PROBLEM STATEMENT: Every record below should appear in your answer, copied exactly.
------------------------------------
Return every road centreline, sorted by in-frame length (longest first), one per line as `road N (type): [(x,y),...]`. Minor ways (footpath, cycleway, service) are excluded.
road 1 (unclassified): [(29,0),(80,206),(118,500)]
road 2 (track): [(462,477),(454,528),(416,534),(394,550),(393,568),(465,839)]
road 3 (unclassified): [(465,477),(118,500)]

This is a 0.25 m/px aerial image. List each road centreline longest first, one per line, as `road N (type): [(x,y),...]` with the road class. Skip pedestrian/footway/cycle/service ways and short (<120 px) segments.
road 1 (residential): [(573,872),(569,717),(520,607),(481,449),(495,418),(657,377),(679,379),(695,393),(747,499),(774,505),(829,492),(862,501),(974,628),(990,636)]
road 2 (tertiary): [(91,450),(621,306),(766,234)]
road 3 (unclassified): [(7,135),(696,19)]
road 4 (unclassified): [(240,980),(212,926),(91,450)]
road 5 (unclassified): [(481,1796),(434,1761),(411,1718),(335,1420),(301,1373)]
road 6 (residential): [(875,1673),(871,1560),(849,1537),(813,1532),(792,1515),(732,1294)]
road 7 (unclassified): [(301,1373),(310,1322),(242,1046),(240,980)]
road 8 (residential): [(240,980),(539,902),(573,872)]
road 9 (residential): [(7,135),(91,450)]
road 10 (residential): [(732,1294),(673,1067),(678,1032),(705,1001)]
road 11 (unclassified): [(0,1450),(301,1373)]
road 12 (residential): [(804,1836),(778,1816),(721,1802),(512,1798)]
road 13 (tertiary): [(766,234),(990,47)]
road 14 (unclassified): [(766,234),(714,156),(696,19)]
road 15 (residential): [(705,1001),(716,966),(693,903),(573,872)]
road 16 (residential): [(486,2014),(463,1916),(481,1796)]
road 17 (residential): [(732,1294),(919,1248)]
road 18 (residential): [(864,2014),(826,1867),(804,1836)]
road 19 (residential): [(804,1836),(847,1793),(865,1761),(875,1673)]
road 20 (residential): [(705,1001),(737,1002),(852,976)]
------------------------------------
RESULT FOR THIS EXERCISE:
Return every road centreline, sorted by in-frame length (longest first), one per line as `road N (type): [(x,y),...]`. Minor ways (footpath, cycleway, service) are excluded.
road 1 (unclassified): [(29,0),(80,206),(118,500)]
road 2 (track): [(462,477),(454,528),(416,534),(394,550),(393,568),(465,839)]
road 3 (unclassified): [(465,477),(118,500)]

This is a 0.25 m/px aerial image. List each road centreline longest first, one per line, as `road N (type): [(x,y),...]` with the road class. Skip pedestrian/footway/cycle/service ways and short (<120 px) segments.
road 1 (residential): [(573,872),(569,717),(520,607),(481,449),(495,418),(657,377),(679,379),(695,393),(747,499),(774,505),(829,492),(862,501),(974,628),(990,636)]
road 2 (tertiary): [(91,450),(621,306),(766,234)]
road 3 (unclassified): [(7,135),(696,19)]
road 4 (unclassified): [(240,980),(212,926),(91,450)]
road 5 (unclassified): [(481,1796),(434,1761),(411,1718),(335,1420),(301,1373)]
road 6 (residential): [(875,1673),(871,1560),(849,1537),(813,1532),(792,1515),(732,1294)]
road 7 (unclassified): [(301,1373),(310,1322),(242,1046),(240,980)]
road 8 (residential): [(240,980),(539,902),(573,872)]
road 9 (residential): [(7,135),(91,450)]
road 10 (residential): [(732,1294),(673,1067),(678,1032),(705,1001)]
road 11 (unclassified): [(0,1450),(301,1373)]
road 12 (residential): [(804,1836),(778,1816),(721,1802),(512,1798)]
road 13 (tertiary): [(766,234),(990,47)]
road 14 (unclassified): [(766,234),(714,156),(696,19)]
road 15 (residential): [(705,1001),(716,966),(693,903),(573,872)]
road 16 (residential): [(486,2014),(463,1916),(481,1796)]
road 17 (residential): [(732,1294),(919,1248)]
road 18 (residential): [(864,2014),(826,1867),(804,1836)]
road 19 (residential): [(804,1836),(847,1793),(865,1761),(875,1673)]
road 20 (residential): [(705,1001),(737,1002),(852,976)]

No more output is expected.